§ **Action item**:
Write out the entries once more, exactly as they appear.

== Exercise input

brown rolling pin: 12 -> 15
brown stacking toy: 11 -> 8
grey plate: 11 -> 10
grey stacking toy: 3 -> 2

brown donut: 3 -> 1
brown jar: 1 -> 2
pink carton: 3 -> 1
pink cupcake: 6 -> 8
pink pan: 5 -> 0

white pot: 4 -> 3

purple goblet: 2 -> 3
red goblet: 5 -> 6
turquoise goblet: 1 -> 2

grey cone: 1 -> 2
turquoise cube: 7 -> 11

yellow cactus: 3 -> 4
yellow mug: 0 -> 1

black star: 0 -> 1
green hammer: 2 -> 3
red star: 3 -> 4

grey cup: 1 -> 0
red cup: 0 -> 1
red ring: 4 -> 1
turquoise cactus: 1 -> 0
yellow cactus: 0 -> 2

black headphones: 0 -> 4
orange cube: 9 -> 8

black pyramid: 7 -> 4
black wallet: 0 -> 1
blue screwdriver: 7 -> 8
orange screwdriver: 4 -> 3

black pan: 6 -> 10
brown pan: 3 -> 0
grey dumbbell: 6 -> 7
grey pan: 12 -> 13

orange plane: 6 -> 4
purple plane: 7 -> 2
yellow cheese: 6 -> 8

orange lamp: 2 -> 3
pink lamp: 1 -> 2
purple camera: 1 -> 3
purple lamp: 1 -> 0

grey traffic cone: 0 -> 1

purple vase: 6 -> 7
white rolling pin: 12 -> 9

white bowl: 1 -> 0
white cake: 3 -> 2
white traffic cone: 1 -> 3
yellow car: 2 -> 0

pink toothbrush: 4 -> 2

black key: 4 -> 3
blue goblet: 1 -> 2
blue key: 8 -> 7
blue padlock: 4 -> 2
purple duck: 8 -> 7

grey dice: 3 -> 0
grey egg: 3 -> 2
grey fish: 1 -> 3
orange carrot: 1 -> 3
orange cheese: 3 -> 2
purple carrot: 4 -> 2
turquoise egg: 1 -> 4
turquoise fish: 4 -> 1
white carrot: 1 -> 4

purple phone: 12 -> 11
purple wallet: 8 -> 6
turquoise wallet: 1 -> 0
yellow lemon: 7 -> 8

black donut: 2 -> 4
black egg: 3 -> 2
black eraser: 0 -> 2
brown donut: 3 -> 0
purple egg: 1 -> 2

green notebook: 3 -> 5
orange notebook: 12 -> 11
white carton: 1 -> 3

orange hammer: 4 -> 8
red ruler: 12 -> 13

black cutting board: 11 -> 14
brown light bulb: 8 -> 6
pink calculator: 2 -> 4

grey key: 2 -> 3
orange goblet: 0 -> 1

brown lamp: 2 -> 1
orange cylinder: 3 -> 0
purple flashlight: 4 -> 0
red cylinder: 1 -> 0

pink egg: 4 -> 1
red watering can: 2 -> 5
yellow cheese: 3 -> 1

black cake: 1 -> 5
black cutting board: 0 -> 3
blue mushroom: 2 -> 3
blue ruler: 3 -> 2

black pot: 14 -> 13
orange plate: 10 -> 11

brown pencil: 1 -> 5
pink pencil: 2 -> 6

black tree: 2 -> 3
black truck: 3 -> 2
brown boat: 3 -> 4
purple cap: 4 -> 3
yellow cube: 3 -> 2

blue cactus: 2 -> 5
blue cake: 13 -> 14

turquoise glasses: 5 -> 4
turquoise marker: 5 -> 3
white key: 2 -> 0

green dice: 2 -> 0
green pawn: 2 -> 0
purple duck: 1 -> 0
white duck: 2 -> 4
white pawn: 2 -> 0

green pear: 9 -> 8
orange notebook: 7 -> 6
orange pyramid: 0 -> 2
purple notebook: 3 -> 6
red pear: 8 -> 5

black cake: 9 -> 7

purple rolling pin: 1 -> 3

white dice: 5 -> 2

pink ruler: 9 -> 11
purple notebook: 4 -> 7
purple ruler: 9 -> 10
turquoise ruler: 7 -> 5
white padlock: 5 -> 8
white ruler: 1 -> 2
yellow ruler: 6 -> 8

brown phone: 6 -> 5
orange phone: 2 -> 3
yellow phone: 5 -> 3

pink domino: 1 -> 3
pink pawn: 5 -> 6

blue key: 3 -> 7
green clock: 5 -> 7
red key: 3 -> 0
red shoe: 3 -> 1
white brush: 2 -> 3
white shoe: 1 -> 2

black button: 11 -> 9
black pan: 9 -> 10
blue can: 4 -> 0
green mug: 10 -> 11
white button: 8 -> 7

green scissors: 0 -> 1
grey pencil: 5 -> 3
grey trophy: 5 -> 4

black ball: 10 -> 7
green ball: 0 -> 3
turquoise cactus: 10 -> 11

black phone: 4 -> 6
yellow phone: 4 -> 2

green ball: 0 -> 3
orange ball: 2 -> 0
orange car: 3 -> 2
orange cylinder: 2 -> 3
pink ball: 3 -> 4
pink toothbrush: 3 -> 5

====

§ **Result for this exercise**:
brown rolling pin: 12 -> 15
brown stacking toy: 11 -> 8
grey plate: 11 -> 10
grey stacking toy: 3 -> 2

brown donut: 3 -> 1
brown jar: 1 -> 2
pink carton: 3 -> 1
pink cupcake: 6 -> 8
pink pan: 5 -> 0

white pot: 4 -> 3

purple goblet: 2 -> 3
red goblet: 5 -> 6
turquoise goblet: 1 -> 2

grey cone: 1 -> 2
turquoise cube: 7 -> 11

yellow cactus: 3 -> 4
yellow mug: 0 -> 1

black star: 0 -> 1
green hammer: 2 -> 3
red star: 3 -> 4

grey cup: 1 -> 0
red cup: 0 -> 1
red ring: 4 -> 1
turquoise cactus: 1 -> 0
yellow cactus: 0 -> 2

black headphones: 0 -> 4
orange cube: 9 -> 8

black pyramid: 7 -> 4
black wallet: 0 -> 1
blue screwdriver: 7 -> 8
orange screwdriver: 4 -> 3

black pan: 6 -> 10
brown pan: 3 -> 0
grey dumbbell: 6 -> 7
grey pan: 12 -> 13

orange plane: 6 -> 4
purple plane: 7 -> 2
yellow cheese: 6 -> 8

orange lamp: 2 -> 3
pink lamp: 1 -> 2
purple camera: 1 -> 3
purple lamp: 1 -> 0

grey traffic cone: 0 -> 1

purple vase: 6 -> 7
white rolling pin: 12 -> 9

white bowl: 1 -> 0
white cake: 3 -> 2
white traffic cone: 1 -> 3
yellow car: 2 -> 0

pink toothbrush: 4 -> 2

black key: 4 -> 3
blue goblet: 1 -> 2
blue key: 8 -> 7
blue padlock: 4 -> 2
purple duck: 8 -> 7

grey dice: 3 -> 0
grey egg: 3 -> 2
grey fish: 1 -> 3
orange carrot: 1 -> 3
orange cheese: 3 -> 2
purple carrot: 4 -> 2
turquoise egg: 1 -> 4
turquoise fish: 4 -> 1
white carrot: 1 -> 4

purple phone: 12 -> 11
purple wallet: 8 -> 6
turquoise wallet: 1 -> 0
yellow lemon: 7 -> 8

black donut: 2 -> 4
black egg: 3 -> 2
black eraser: 0 -> 2
brown donut: 3 -> 0
purple egg: 1 -> 2

green notebook: 3 -> 5
orange notebook: 12 -> 11
white carton: 1 -> 3

orange hammer: 4 -> 8
red ruler: 12 -> 13

black cutting board: 11 -> 14
brown light bulb: 8 -> 6
pink calculator: 2 -> 4

grey key: 2 -> 3
orange goblet: 0 -> 1

brown lamp: 2 -> 1
orange cylinder: 3 -> 0
purple flashlight: 4 -> 0
red cylinder: 1 -> 0

pink egg: 4 -> 1
red watering can: 2 -> 5
yellow cheese: 3 -> 1

black cake: 1 -> 5
black cutting board: 0 -> 3
blue mushroom: 2 -> 3
blue ruler: 3 -> 2

black pot: 14 -> 13
orange plate: 10 -> 11

brown pencil: 1 -> 5
pink pencil: 2 -> 6

black tree: 2 -> 3
black truck: 3 -> 2
brown boat: 3 -> 4
purple cap: 4 -> 3
yellow cube: 3 -> 2

blue cactus: 2 -> 5
blue cake: 13 -> 14

turquoise glasses: 5 -> 4
turquoise marker: 5 -> 3
white key: 2 -> 0

green dice: 2 -> 0
green pawn: 2 -> 0
purple duck: 1 -> 0
white duck: 2 -> 4
white pawn: 2 -> 0

green pear: 9 -> 8
orange notebook: 7 -> 6
orange pyramid: 0 -> 2
purple notebook: 3 -> 6
red pear: 8 -> 5

black cake: 9 -> 7

purple rolling pin: 1 -> 3

white dice: 5 -> 2

pink ruler: 9 -> 11
purple notebook: 4 -> 7
purple ruler: 9 -> 10
turquoise ruler: 7 -> 5
white padlock: 5 -> 8
white ruler: 1 -> 2
yellow ruler: 6 -> 8

brown phone: 6 -> 5
orange phone: 2 -> 3
yellow phone: 5 -> 3

pink domino: 1 -> 3
pink pawn: 5 -> 6

blue key: 3 -> 7
green clock: 5 -> 7
red key: 3 -> 0
red shoe: 3 -> 1
white brush: 2 -> 3
white shoe: 1 -> 2

black button: 11 -> 9
black pan: 9 -> 10
blue can: 4 -> 0
green mug: 10 -> 11
white button: 8 -> 7

green scissors: 0 -> 1
grey pencil: 5 -> 3
grey trophy: 5 -> 4

black ball: 10 -> 7
green ball: 0 -> 3
turquoise cactus: 10 -> 11

black phone: 4 -> 6
yellow phone: 4 -> 2

green ball: 0 -> 3
orange ball: 2 -> 0
orange car: 3 -> 2
orange cylinder: 2 -> 3
pink ball: 3 -> 4
pink toothbrush: 3 -> 5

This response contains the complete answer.